- DATASET ENTRIES -
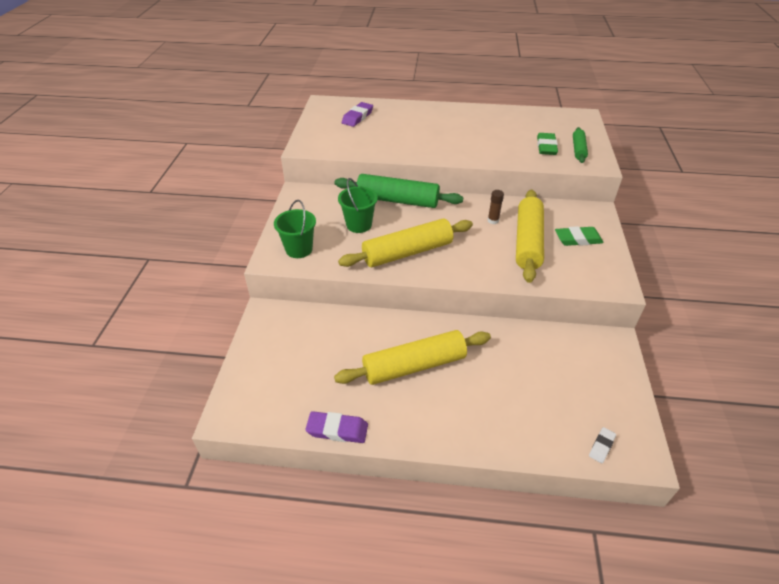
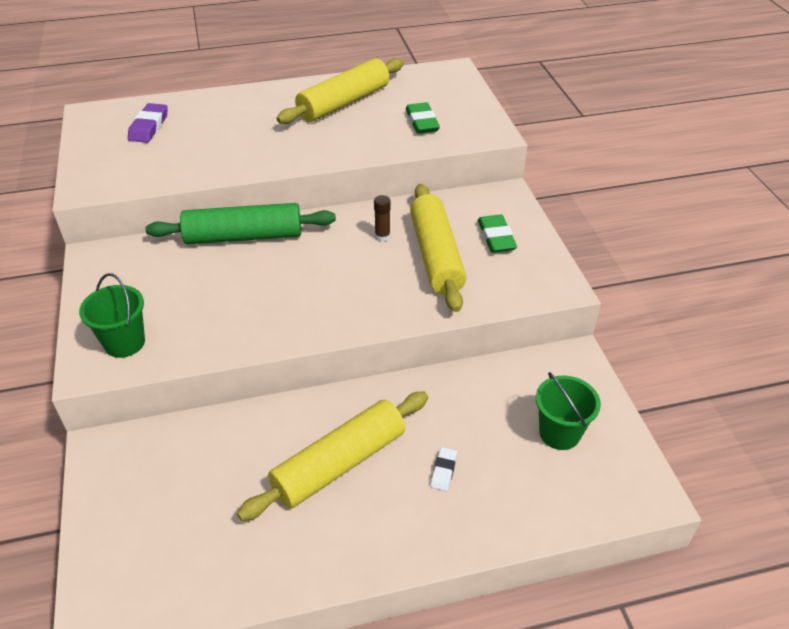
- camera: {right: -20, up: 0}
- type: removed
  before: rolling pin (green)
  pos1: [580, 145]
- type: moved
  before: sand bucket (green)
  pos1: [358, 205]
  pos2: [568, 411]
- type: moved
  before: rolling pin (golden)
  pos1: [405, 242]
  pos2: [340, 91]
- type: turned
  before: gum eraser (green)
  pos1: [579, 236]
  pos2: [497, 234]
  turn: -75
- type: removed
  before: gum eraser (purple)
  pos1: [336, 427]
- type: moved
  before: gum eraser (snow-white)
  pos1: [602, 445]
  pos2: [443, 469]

- WHAT YOU HAVE TO DO -
This exercise requires the lines of the entries containing the string "eraser".

- OUTPUT FOR THIS TASK -
  before: gum eraser (green)
  before: gum eraser (purple)
  before: gum eraser (snow-white)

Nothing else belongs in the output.